-------- Provided data --------
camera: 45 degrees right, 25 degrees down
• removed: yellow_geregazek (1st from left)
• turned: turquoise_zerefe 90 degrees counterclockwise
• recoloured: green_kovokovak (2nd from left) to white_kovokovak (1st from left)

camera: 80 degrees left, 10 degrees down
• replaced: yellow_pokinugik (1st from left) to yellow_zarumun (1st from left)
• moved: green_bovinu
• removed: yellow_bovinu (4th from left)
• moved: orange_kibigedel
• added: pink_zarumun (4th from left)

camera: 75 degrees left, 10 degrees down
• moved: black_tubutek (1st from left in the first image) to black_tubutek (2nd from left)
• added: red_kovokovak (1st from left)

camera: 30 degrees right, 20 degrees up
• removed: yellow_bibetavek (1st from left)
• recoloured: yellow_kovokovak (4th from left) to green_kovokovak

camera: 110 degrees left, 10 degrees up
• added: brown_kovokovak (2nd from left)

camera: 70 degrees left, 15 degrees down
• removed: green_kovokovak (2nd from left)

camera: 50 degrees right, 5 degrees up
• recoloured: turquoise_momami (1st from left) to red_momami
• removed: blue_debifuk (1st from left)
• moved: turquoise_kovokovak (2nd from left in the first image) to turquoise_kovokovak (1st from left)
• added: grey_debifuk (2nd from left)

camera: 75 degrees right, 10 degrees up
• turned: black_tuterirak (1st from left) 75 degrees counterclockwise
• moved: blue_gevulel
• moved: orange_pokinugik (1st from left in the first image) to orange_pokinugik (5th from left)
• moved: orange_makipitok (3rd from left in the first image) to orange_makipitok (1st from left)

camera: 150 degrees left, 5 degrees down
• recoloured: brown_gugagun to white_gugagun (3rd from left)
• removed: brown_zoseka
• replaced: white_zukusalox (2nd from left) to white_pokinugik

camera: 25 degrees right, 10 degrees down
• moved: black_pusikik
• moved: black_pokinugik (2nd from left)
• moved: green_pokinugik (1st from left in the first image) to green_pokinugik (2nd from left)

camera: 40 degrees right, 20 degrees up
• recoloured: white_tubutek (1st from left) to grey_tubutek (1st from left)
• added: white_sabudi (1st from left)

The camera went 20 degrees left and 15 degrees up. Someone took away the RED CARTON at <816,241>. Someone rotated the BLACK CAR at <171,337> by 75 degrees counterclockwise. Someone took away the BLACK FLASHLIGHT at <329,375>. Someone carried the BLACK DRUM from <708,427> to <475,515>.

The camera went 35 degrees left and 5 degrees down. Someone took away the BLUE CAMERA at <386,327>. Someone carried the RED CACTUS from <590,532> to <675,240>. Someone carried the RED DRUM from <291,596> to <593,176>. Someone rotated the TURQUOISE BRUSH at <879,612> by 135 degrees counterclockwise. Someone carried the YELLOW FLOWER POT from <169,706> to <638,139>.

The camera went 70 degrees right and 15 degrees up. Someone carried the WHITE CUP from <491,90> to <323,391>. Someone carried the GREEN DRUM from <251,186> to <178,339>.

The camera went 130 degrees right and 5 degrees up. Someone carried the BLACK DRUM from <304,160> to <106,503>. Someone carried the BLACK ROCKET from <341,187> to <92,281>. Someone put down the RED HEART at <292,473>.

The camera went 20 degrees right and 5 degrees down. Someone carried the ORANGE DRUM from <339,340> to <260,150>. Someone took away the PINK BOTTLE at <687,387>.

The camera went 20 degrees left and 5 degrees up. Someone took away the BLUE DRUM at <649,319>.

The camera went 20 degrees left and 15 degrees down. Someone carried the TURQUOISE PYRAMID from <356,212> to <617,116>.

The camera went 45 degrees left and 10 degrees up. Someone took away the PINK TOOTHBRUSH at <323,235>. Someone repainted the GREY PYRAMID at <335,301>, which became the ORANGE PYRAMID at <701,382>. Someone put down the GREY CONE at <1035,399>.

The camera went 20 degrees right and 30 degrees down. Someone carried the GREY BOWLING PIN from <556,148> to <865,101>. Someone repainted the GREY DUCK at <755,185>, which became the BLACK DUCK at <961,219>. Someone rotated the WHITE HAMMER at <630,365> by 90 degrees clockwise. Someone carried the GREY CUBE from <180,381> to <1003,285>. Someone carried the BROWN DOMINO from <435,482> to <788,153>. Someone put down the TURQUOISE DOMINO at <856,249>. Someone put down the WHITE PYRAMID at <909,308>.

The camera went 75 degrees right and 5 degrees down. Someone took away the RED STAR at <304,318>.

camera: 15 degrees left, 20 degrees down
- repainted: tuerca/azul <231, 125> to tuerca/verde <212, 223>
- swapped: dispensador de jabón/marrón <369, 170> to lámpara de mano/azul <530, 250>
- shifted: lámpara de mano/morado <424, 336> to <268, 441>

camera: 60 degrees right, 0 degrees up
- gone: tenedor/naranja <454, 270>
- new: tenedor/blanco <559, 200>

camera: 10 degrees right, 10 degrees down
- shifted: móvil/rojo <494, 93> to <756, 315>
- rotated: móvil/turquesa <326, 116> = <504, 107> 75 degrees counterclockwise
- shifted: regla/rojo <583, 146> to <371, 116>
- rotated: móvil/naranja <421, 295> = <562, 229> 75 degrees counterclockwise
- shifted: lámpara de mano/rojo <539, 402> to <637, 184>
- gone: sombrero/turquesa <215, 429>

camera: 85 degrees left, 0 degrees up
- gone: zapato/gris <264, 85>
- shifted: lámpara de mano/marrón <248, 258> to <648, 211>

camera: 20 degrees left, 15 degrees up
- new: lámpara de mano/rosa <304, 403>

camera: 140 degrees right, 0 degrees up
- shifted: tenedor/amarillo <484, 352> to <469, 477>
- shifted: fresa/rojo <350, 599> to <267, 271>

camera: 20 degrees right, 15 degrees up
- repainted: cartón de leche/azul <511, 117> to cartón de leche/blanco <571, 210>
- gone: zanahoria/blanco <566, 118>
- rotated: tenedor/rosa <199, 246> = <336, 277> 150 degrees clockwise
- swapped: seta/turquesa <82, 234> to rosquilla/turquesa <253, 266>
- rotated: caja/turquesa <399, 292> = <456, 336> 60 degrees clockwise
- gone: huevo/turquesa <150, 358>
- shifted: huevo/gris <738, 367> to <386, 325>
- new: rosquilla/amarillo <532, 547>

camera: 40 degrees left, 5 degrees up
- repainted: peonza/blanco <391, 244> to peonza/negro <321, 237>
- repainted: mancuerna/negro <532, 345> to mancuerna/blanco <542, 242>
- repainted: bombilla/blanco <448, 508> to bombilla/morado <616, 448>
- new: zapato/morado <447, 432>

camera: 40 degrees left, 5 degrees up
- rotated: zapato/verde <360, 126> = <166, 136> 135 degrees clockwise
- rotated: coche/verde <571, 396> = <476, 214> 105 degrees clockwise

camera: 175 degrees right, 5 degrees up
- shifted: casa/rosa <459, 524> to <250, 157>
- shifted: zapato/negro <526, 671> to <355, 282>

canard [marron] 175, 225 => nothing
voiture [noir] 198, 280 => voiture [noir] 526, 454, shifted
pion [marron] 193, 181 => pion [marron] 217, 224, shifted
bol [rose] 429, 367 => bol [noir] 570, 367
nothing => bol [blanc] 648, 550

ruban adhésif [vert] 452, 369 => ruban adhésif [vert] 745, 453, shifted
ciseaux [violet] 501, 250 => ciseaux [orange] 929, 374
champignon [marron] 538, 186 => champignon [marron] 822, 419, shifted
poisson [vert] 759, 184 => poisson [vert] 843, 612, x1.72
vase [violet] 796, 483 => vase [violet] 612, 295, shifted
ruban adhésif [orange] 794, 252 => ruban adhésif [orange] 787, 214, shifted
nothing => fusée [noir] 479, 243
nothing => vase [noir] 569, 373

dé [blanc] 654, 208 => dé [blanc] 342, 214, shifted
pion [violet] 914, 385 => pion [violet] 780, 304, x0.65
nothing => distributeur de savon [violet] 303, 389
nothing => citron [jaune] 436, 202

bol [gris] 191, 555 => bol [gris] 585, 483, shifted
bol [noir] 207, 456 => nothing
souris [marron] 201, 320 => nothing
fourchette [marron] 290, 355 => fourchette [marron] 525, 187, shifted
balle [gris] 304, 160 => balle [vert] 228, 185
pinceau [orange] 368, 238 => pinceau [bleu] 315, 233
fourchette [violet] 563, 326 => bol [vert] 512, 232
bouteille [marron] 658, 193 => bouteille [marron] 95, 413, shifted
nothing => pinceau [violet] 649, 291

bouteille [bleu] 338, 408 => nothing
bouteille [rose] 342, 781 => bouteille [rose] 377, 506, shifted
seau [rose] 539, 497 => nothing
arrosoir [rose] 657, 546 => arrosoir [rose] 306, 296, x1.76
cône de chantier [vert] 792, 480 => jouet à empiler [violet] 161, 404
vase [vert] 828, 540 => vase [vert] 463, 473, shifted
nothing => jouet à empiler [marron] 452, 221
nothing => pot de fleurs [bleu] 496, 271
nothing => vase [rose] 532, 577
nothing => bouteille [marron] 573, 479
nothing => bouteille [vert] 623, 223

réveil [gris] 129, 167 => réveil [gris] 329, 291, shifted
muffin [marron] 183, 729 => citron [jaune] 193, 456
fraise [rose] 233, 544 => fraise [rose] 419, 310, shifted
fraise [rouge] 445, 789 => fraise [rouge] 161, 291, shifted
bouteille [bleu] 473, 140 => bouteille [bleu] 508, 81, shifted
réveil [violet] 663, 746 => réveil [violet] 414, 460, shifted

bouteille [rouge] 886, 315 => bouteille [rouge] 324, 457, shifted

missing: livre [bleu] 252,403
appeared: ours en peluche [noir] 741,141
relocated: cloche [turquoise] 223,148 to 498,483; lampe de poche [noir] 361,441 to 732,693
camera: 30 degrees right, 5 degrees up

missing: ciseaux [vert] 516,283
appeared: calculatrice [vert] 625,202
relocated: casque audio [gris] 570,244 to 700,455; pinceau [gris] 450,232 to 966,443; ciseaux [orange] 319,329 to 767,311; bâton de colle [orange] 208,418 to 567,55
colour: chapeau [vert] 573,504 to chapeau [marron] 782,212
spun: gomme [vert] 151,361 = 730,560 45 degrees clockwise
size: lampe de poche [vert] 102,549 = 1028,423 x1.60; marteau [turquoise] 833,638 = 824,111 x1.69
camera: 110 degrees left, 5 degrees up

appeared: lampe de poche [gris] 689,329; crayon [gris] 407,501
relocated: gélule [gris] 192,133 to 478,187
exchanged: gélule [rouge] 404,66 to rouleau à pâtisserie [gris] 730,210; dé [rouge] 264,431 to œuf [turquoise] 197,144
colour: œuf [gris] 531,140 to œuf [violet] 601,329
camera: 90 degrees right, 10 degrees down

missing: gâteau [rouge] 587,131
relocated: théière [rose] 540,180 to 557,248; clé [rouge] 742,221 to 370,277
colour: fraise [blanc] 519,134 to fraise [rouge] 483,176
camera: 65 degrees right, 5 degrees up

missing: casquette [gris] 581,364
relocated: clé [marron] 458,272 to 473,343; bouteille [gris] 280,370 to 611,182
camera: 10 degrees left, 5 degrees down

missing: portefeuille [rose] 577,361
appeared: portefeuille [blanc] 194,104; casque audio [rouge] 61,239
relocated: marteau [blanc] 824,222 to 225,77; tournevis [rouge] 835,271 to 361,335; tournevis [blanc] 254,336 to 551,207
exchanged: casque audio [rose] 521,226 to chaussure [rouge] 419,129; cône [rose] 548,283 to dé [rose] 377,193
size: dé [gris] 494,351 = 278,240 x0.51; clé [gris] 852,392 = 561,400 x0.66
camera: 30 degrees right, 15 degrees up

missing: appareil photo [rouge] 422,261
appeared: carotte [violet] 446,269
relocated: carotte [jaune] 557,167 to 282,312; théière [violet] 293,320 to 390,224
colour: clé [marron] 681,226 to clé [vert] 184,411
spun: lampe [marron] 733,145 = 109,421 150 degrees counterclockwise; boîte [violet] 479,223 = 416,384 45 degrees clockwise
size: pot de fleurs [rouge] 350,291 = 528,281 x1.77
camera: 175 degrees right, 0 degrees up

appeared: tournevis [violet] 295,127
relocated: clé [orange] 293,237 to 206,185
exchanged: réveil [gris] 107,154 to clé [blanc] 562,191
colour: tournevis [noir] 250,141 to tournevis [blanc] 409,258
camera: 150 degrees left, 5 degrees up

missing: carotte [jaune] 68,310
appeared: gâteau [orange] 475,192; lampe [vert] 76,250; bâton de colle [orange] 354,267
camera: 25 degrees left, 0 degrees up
--------
_The task_
Exact duplication is required for the lines above, from the line that contains "pion [marron] 193, 181" to the line that contains "bol [rose] 429, 367 => bol [noir] 570, 367", inclusive; omit all others.

_Solution to the problem_
pion [marron] 193, 181 => pion [marron] 217, 224, shifted
bol [rose] 429, 367 => bol [noir] 570, 367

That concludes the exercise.